_Exercise instructions_
Please lay out the stretch of the listing from its first line through the line containing "blue circle at" as a Markdown table with two columns, n for the row number and Line for the line itself. Leave out any blank lines.

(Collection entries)
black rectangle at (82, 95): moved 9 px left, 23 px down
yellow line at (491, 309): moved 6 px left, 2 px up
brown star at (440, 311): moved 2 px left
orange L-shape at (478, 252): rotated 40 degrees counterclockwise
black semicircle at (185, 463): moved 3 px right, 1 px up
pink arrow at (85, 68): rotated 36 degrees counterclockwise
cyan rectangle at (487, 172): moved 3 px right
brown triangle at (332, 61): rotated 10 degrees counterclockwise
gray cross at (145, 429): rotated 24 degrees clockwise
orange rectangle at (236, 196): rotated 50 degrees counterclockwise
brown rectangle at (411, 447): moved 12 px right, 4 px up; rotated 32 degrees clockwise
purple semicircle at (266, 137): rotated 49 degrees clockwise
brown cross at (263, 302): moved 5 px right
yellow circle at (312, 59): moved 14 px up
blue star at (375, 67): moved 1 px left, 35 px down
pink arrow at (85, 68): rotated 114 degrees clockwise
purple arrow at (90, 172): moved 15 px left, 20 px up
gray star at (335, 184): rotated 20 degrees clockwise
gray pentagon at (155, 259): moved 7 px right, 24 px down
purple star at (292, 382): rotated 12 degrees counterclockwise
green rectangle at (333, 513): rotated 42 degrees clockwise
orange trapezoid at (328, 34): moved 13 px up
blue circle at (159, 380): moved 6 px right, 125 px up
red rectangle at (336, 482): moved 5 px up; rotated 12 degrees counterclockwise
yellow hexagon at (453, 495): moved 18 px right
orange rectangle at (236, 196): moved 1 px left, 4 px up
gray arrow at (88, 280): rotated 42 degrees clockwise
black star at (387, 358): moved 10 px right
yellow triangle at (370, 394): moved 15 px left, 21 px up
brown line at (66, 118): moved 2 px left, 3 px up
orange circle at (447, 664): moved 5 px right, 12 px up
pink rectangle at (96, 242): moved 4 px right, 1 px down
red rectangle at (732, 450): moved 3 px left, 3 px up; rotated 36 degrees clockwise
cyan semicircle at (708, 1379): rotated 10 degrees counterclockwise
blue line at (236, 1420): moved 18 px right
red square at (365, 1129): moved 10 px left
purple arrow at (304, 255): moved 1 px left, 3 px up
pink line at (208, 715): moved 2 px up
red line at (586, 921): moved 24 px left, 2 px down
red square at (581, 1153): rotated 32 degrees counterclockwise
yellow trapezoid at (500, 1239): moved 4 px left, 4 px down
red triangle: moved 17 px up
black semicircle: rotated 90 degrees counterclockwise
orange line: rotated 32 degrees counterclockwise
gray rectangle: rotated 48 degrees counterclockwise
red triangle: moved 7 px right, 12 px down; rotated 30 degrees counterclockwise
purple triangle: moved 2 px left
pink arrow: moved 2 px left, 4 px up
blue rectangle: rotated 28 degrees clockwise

_Task response_
| n | Line |
|---|---|
| 1 | black rectangle at (82, 95): moved 9 px left, 23 px down |
| 2 | yellow line at (491, 309): moved 6 px left, 2 px up |
| 3 | brown star at (440, 311): moved 2 px left |
| 4 | orange L-shape at (478, 252): rotated 40 degrees counterclockwise |
| 5 | black semicircle at (185, 463): moved 3 px right, 1 px up |
| 6 | pink arrow at (85, 68): rotated 36 degrees counterclockwise |
| 7 | cyan rectangle at (487, 172): moved 3 px right |
| 8 | brown triangle at (332, 61): rotated 10 degrees counterclockwise |
| 9 | gray cross at (145, 429): rotated 24 degrees clockwise |
| 10 | orange rectangle at (236, 196): rotated 50 degrees counterclockwise |
| 11 | brown rectangle at (411, 447): moved 12 px right, 4 px up; rotated 32 degrees clockwise |
| 12 | purple semicircle at (266, 137): rotated 49 degrees clockwise |
| 13 | brown cross at (263, 302): moved 5 px right |
| 14 | yellow circle at (312, 59): moved 14 px up |
| 15 | blue star at (375, 67): moved 1 px left, 35 px down |
| 16 | pink arrow at (85, 68): rotated 114 degrees clockwise |
| 17 | purple arrow at (90, 172): moved 15 px left, 20 px up |
| 18 | gray star at (335, 184): rotated 20 degrees clockwise |
| 19 | gray pentagon at (155, 259): moved 7 px right, 24 px down |
| 20 | purple star at (292, 382): rotated 12 degrees counterclockwise |
| 21 | green rectangle at (333, 513): rotated 42 degrees clockwise |
| 22 | orange trapezoid at (328, 34): moved 13 px up |
| 23 | blue circle at (159, 380): moved 6 px right, 125 px up |